**Try it**
Transcribe this listing exactly; omit the pictures.

::::::::::

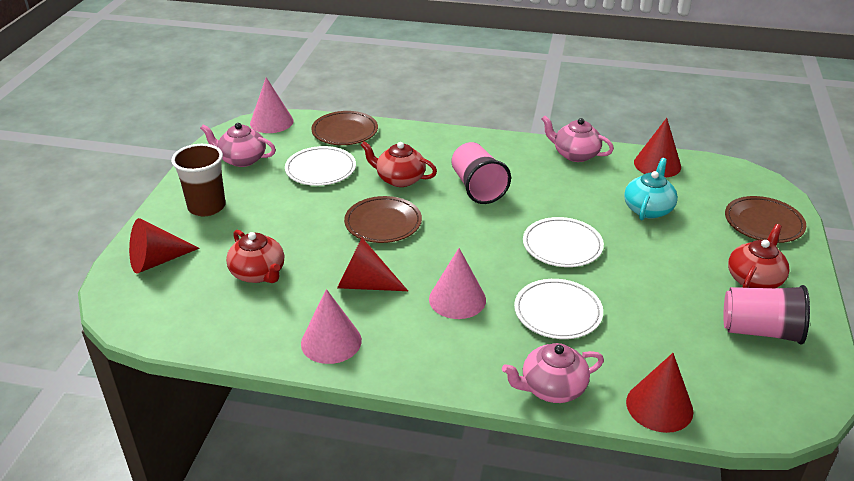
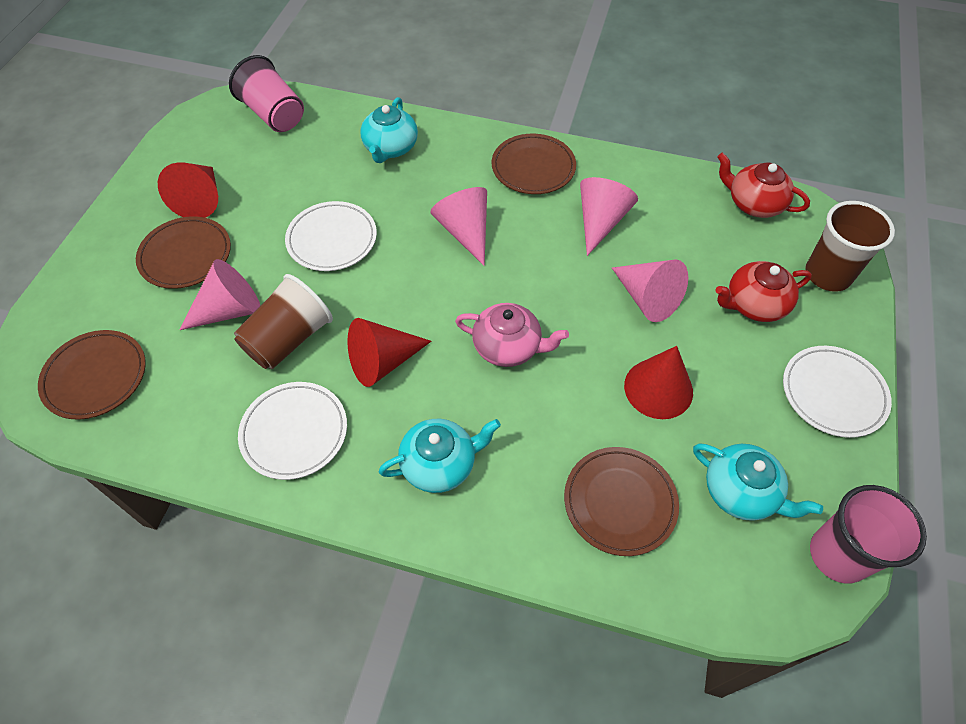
brown cup: 1 -> 2
brown plate: 3 -> 4
pink cone: 3 -> 4
pink teapot: 3 -> 1
red cone: 4 -> 3
red teapot: 3 -> 2
turquoise teapot: 1 -> 3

::::::::::

**Completed task**
brown cup: 1 -> 2
brown plate: 3 -> 4
pink cone: 3 -> 4
pink teapot: 3 -> 1
red cone: 4 -> 3
red teapot: 3 -> 2
turquoise teapot: 1 -> 3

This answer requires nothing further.